◆ **EXERCISE REQUIREMENTS**
For each line of the listing below that contains the string "none", copy the line.

◆ **DATASET CONTENT**
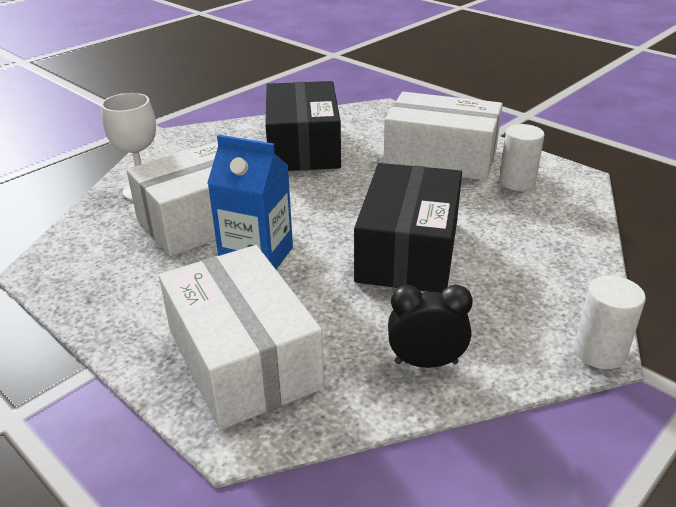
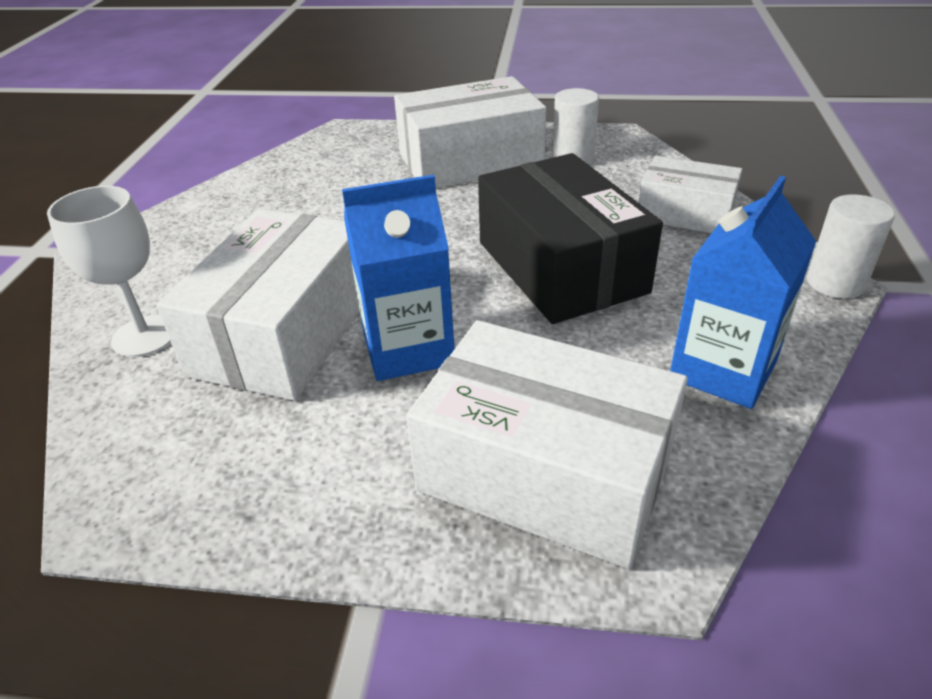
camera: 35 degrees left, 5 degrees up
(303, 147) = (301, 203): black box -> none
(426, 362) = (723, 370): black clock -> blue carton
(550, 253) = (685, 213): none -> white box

==

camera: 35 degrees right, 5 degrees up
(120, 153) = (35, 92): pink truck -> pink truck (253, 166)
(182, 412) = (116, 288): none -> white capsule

==

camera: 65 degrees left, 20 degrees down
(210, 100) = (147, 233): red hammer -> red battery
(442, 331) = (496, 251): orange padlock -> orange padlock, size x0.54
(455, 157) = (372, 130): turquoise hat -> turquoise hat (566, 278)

◆ **SOLUTION TO THE PROBLEM**
(303, 147) = (301, 203): black box -> none
(550, 253) = (685, 213): none -> white box
(182, 412) = (116, 288): none -> white capsule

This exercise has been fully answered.